*HOW TO COMPLETE THIS TASK:* Leave every picture out and return the rest of the listing verbatim.
(RECORD EXTRACTS begins)
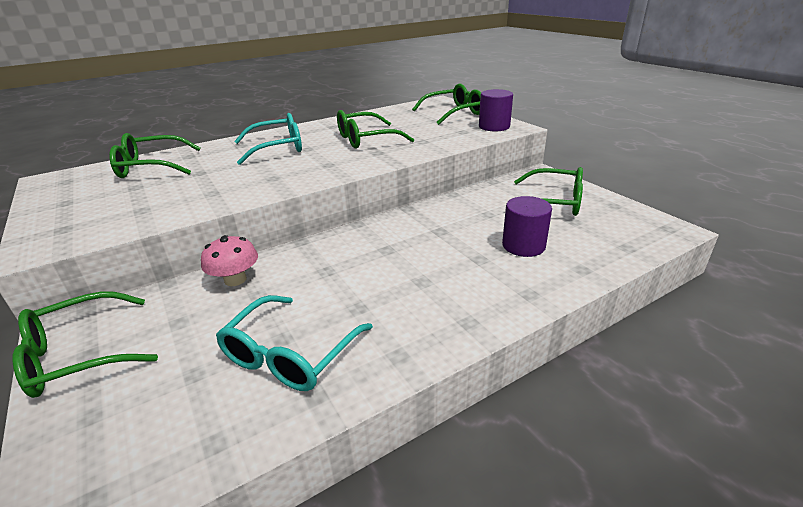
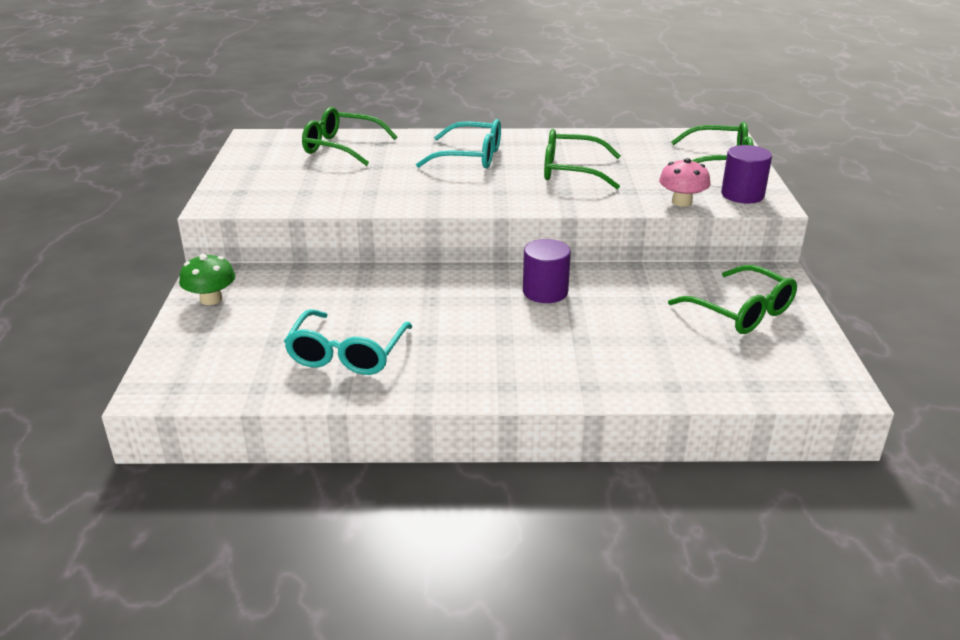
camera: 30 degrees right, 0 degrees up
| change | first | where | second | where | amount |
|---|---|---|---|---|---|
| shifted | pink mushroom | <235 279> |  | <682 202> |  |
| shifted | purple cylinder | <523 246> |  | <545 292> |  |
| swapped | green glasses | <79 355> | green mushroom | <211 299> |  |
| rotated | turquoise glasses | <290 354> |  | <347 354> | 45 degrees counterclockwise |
(RECORD EXTRACTS ends)
*EXERCISE OUTPUT:*
camera: 30 degrees right, 0 degrees up
| change | first | where | second | where | amount |
|---|---|---|---|---|---|
| shifted | pink mushroom | <235 279> |  | <682 202> |  |
| shifted | purple cylinder | <523 246> |  | <545 292> |  |
| swapped | green glasses | <79 355> | green mushroom | <211 299> |  |
| rotated | turquoise glasses | <290 354> |  | <347 354> | 45 degrees counterclockwise |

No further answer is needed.